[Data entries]
+++
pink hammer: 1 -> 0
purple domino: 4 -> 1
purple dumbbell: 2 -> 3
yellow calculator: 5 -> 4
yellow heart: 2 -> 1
+++
§ ABOUT THIS TASK
The required output is the lines from the one holding "purple dumbbell: 2 -> 3" through the last line of the entries above, copied exactly.

§ RESPONSE AREA
purple dumbbell: 2 -> 3
yellow calculator: 5 -> 4
yellow heart: 2 -> 1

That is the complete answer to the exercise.